Starting at the line that contains "September (1111, 171)" and ending at the last line of the material, write out every line again, offsetting each coordinate in the answers by adding 44 to both of its numbers.
BEGIN STORED DATA
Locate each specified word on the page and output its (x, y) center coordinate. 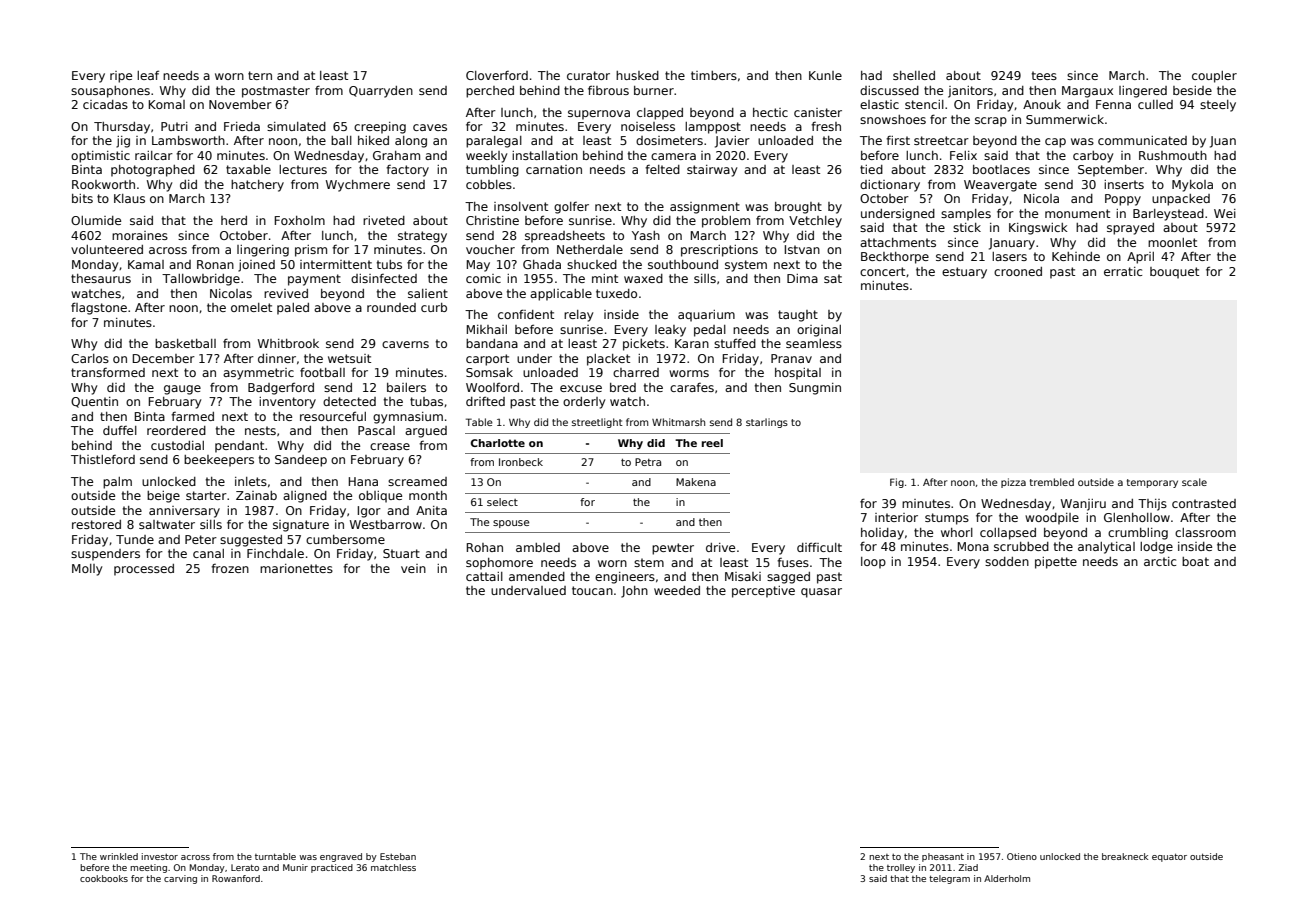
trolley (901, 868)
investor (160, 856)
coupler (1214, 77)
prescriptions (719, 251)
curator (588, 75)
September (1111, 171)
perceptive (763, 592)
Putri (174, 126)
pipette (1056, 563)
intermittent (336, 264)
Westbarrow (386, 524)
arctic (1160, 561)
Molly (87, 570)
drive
END STORED DATA
• _SOLUTION BELOW_:
September (1155, 215)
perceptive (807, 636)
Putri (218, 170)
pipette (1100, 607)
intermittent (380, 308)
Westbarrow (430, 568)
arctic (1204, 605)
Molly (131, 614)
drive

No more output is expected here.